▸ **The task**
Look through the data below and, wherever a line carries the word "none", please copy that line.

*** Opening of Data excerpts ***

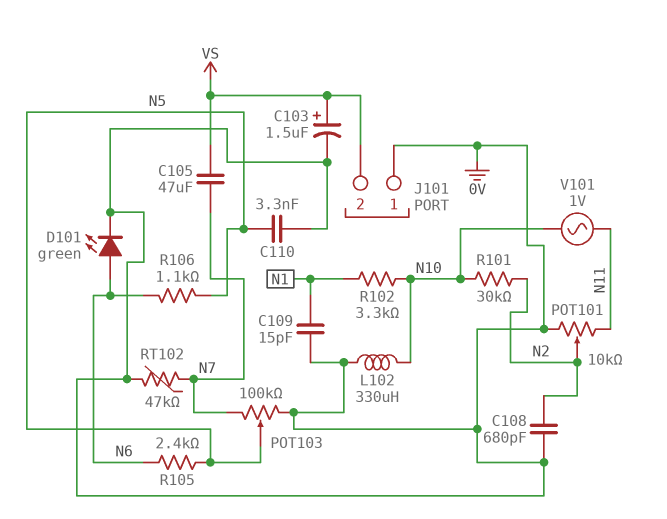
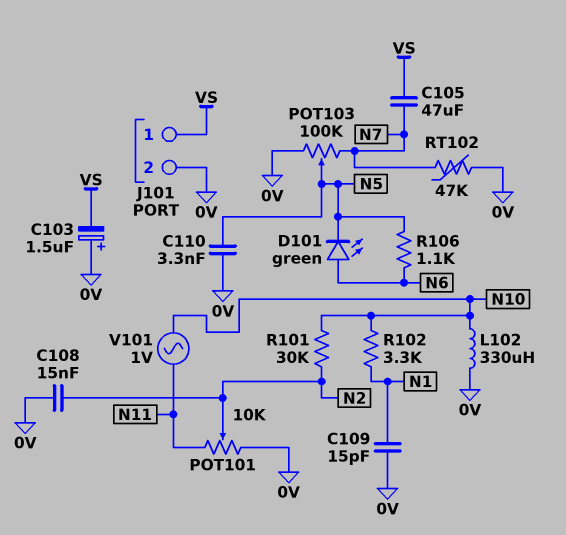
C103: 1.5uF (plus VS, minus 0V) -> 1.5uF (plus 0V, minus VS)
C108: 680pF (0V, N2) -> 15nF (0V, N2)
D101: LED green (A N6, K 0V) -> LED green (A N6, K N5)
J101 pin 1: 0V -> VS
J101 pin 2: VS -> 0V
R105: 2.4k (N5, N6) -> none

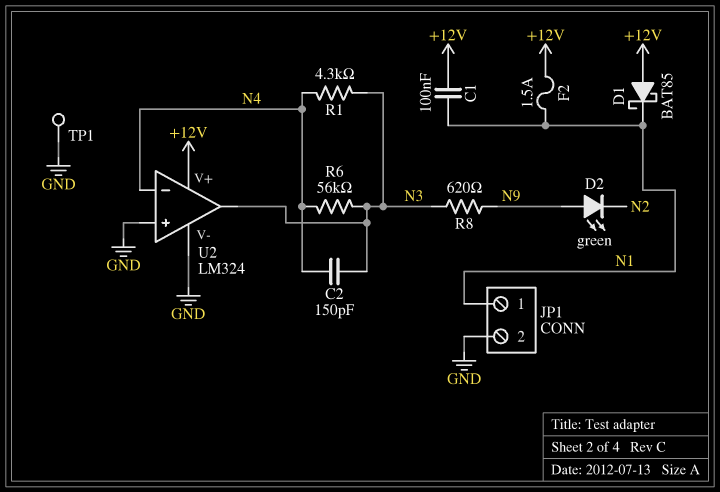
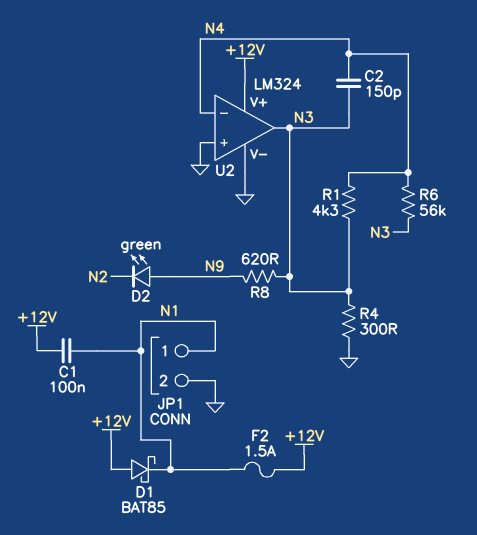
R4: none -> 300 (GND, N3)
TP1: test point (GND) -> none

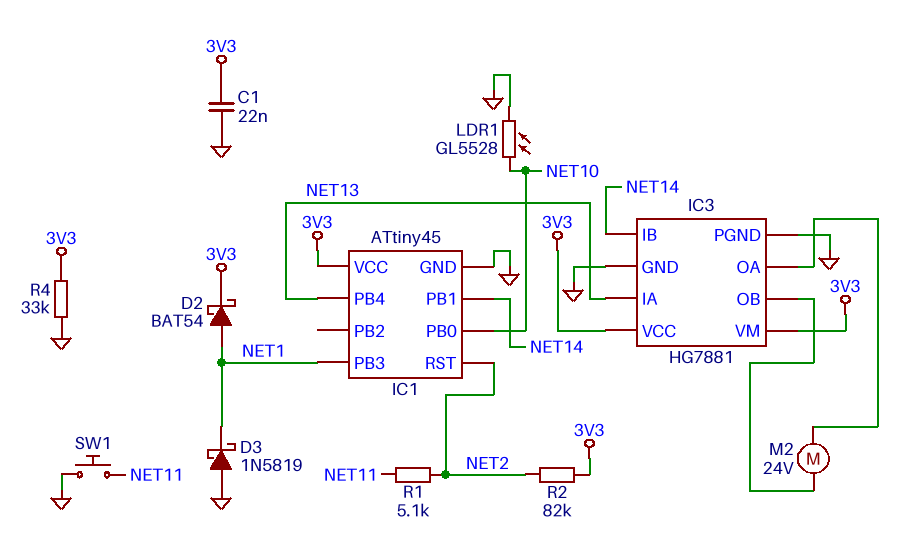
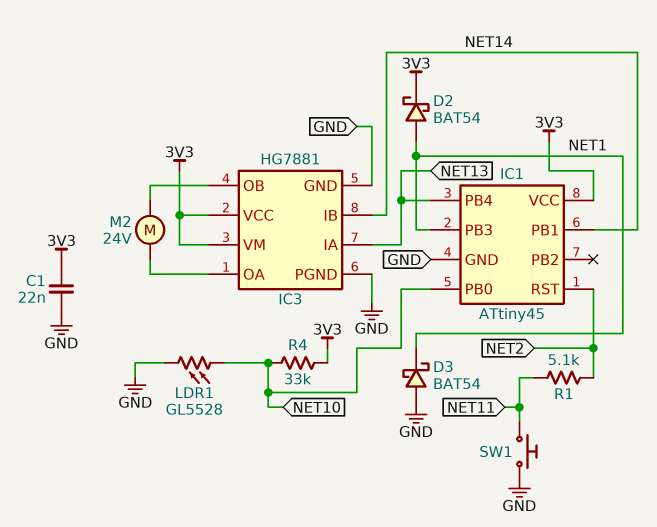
D3: schottky 1N5819 (A GND, K NET1) -> schottky BAT54 (A GND, K NET1)
R2: 82k (3V3, NET2) -> none
R4: 33k (3V3, GND) -> 33k (3V3, NET10)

*** Close of Data excerpts ***

▸ **Solution to this exercise**
R105: 2.4k (N5, N6) -> none
R4: none -> 300 (GND, N3)
TP1: test point (GND) -> none
R2: 82k (3V3, NET2) -> none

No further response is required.